─── Data for this task ───
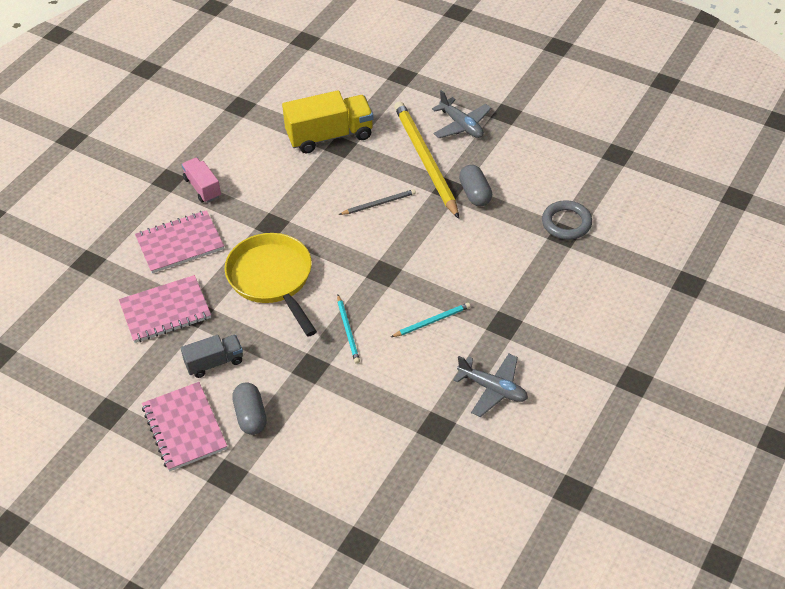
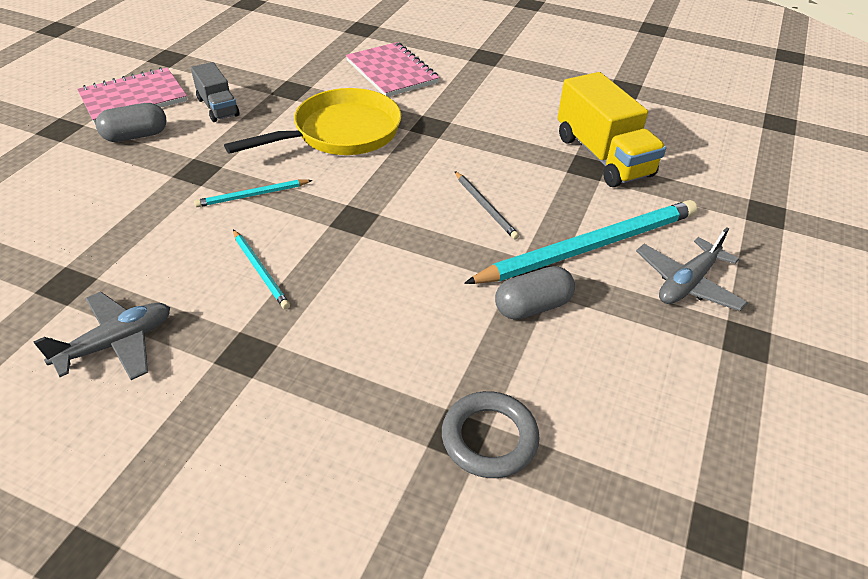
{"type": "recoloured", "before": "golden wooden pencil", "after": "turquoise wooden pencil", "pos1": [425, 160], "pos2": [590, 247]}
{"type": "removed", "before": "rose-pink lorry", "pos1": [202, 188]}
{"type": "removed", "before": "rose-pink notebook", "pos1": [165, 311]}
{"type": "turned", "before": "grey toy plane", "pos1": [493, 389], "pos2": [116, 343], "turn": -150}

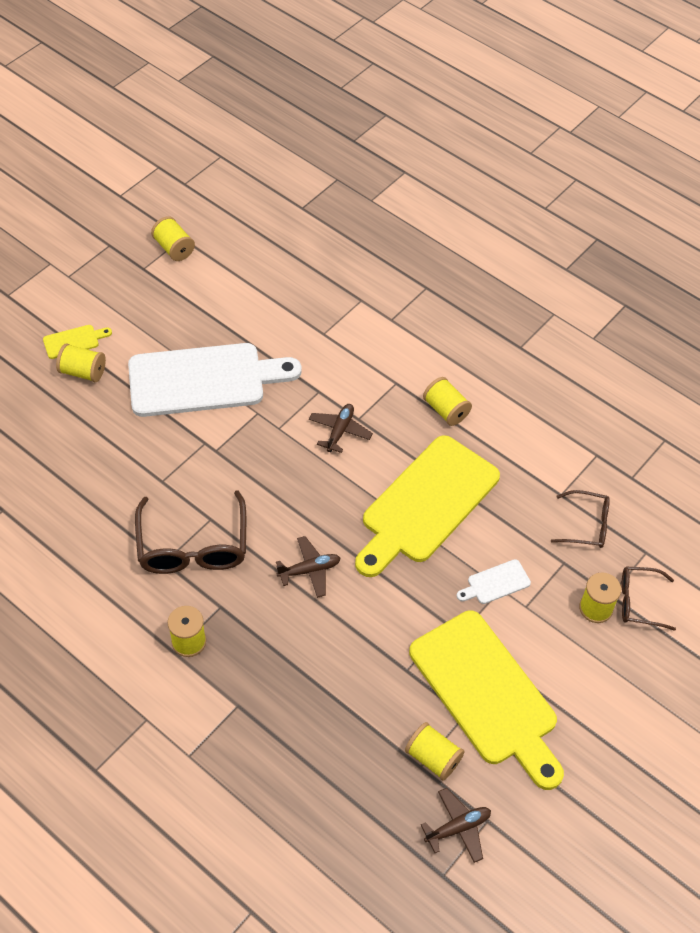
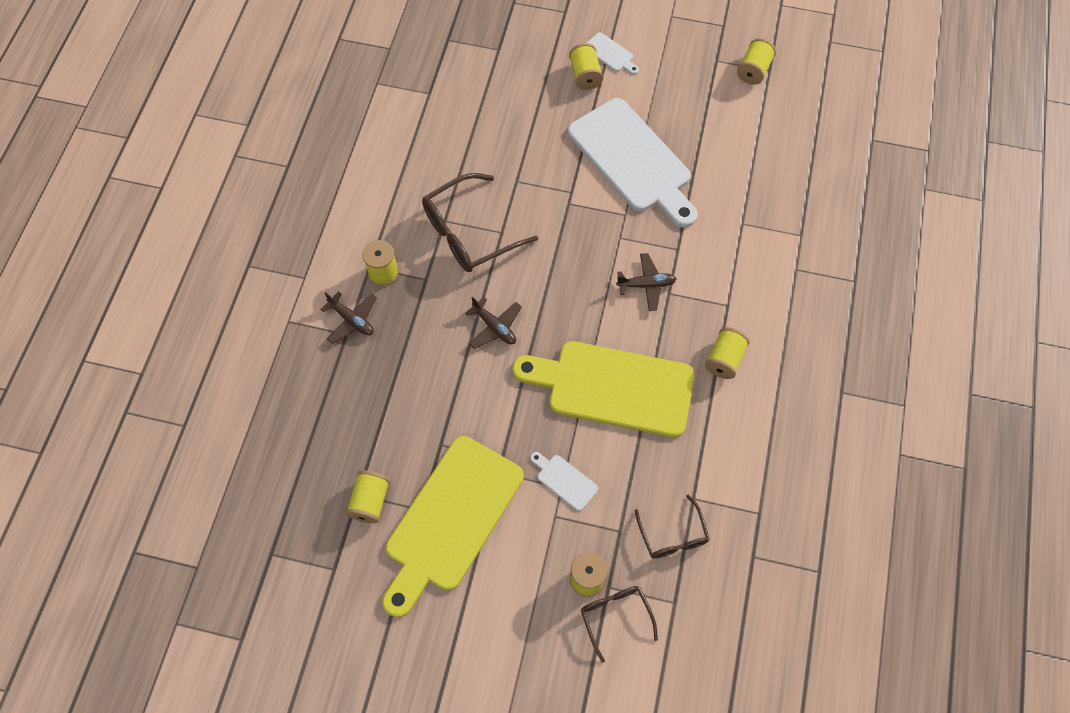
{"type": "recoloured", "before": "golden cutting board", "after": "snow-white cutting board", "pos1": [74, 341], "pos2": [610, 54]}
{"type": "moved", "before": "brown toy plane", "pos1": [458, 828], "pos2": [352, 320]}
───
Work item | When you repeat the data, keep it exact and drop every picture.

The completed task |
{"type": "recoloured", "before": "golden wooden pencil", "after": "turquoise wooden pencil", "pos1": [425, 160], "pos2": [590, 247]}
{"type": "removed", "before": "rose-pink lorry", "pos1": [202, 188]}
{"type": "removed", "before": "rose-pink notebook", "pos1": [165, 311]}
{"type": "turned", "before": "grey toy plane", "pos1": [493, 389], "pos2": [116, 343], "turn": -150}

{"type": "recoloured", "before": "golden cutting board", "after": "snow-white cutting board", "pos1": [74, 341], "pos2": [610, 54]}
{"type": "moved", "before": "brown toy plane", "pos1": [458, 828], "pos2": [352, 320]}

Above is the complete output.